About this exercise: Output only the lines of the entries that follow, starting at the one with "orange tree: [116,144,201,254]" and running down to the one with "red strawberry: none", both included and unchanged.

Dataset records:

=======

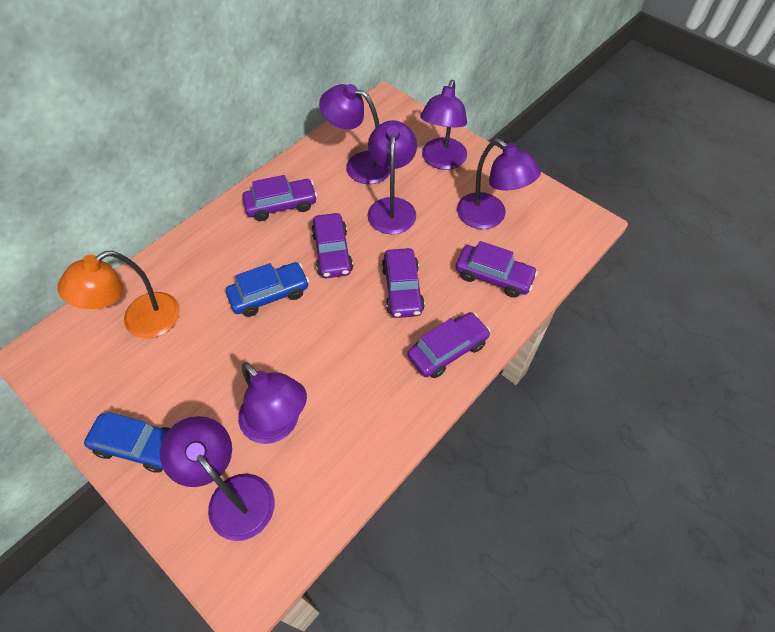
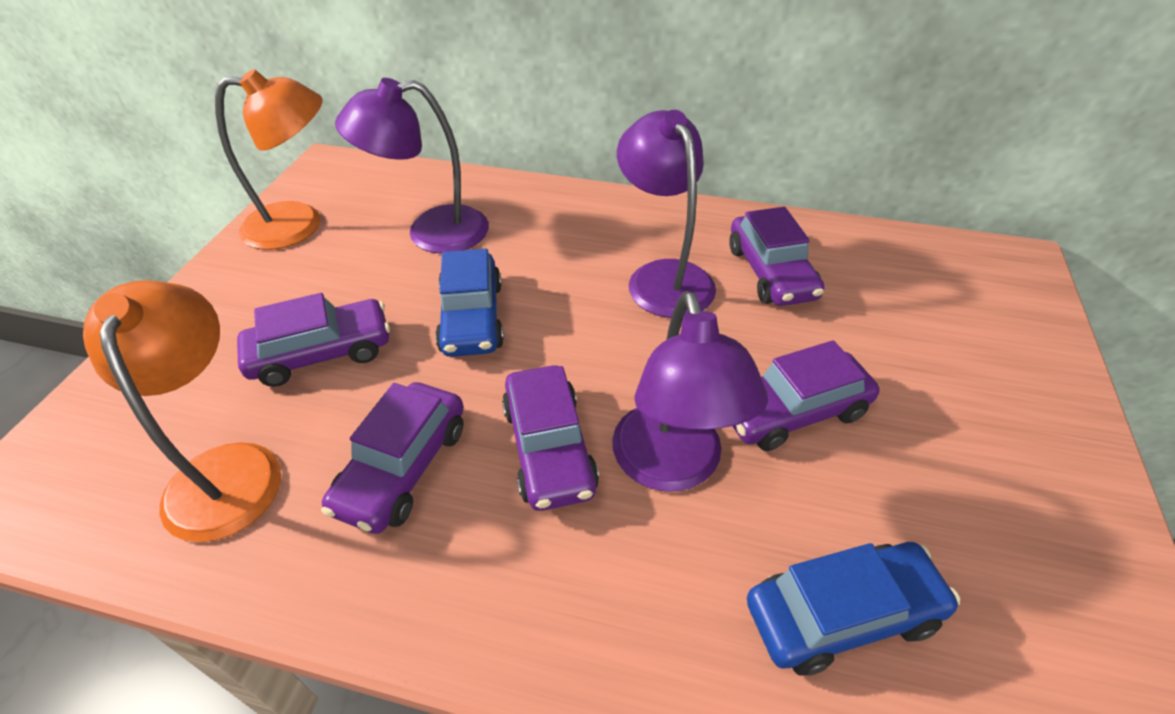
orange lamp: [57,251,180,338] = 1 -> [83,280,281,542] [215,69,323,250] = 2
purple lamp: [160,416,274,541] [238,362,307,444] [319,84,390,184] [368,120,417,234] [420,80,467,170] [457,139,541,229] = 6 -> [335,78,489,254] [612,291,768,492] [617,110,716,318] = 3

=======

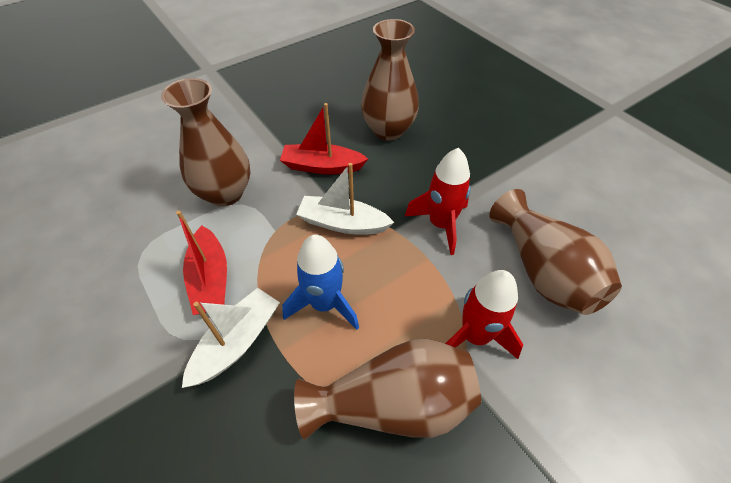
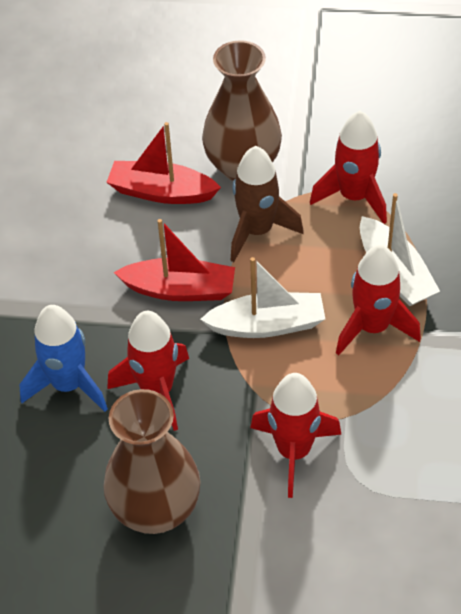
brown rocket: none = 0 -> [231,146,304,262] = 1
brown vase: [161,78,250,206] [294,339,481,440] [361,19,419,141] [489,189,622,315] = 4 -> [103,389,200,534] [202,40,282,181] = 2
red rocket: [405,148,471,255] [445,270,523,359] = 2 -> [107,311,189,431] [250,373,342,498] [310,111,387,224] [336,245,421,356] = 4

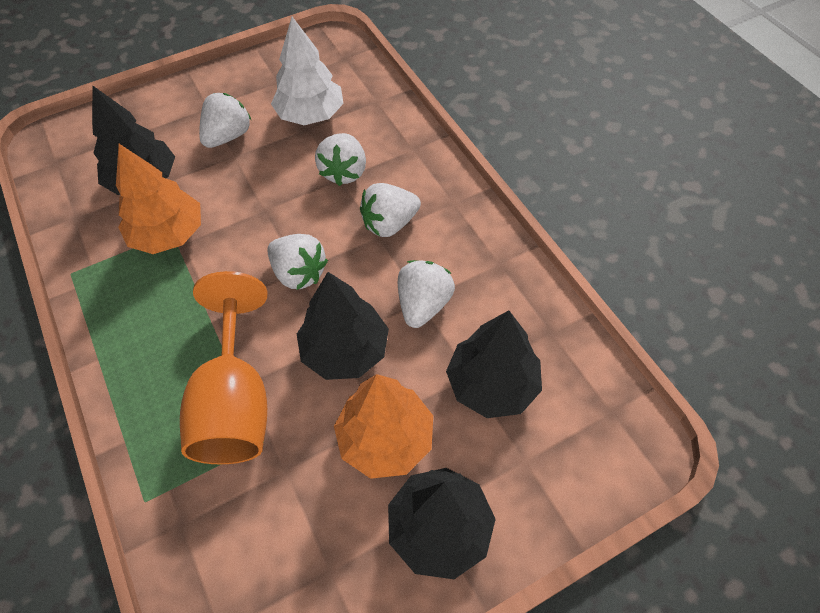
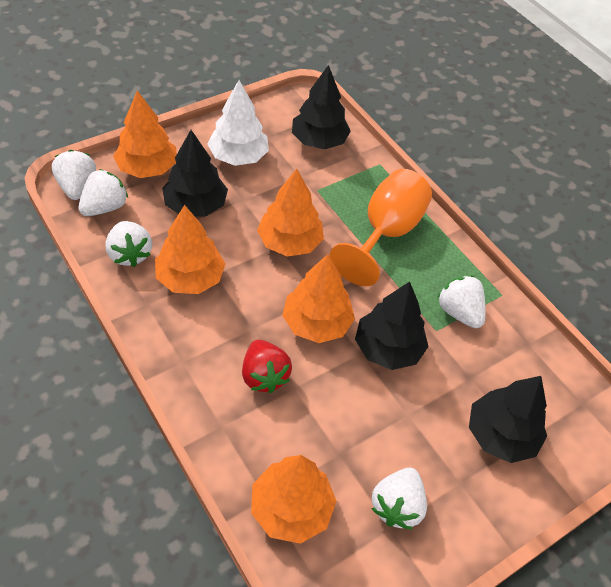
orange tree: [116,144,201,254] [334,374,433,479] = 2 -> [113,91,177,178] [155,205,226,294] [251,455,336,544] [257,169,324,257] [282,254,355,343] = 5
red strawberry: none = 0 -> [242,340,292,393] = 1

=======

Output for this exercise:
orange tree: [116,144,201,254] [334,374,433,479] = 2 -> [113,91,177,178] [155,205,226,294] [251,455,336,544] [257,169,324,257] [282,254,355,343] = 5
red strawberry: none = 0 -> [242,340,292,393] = 1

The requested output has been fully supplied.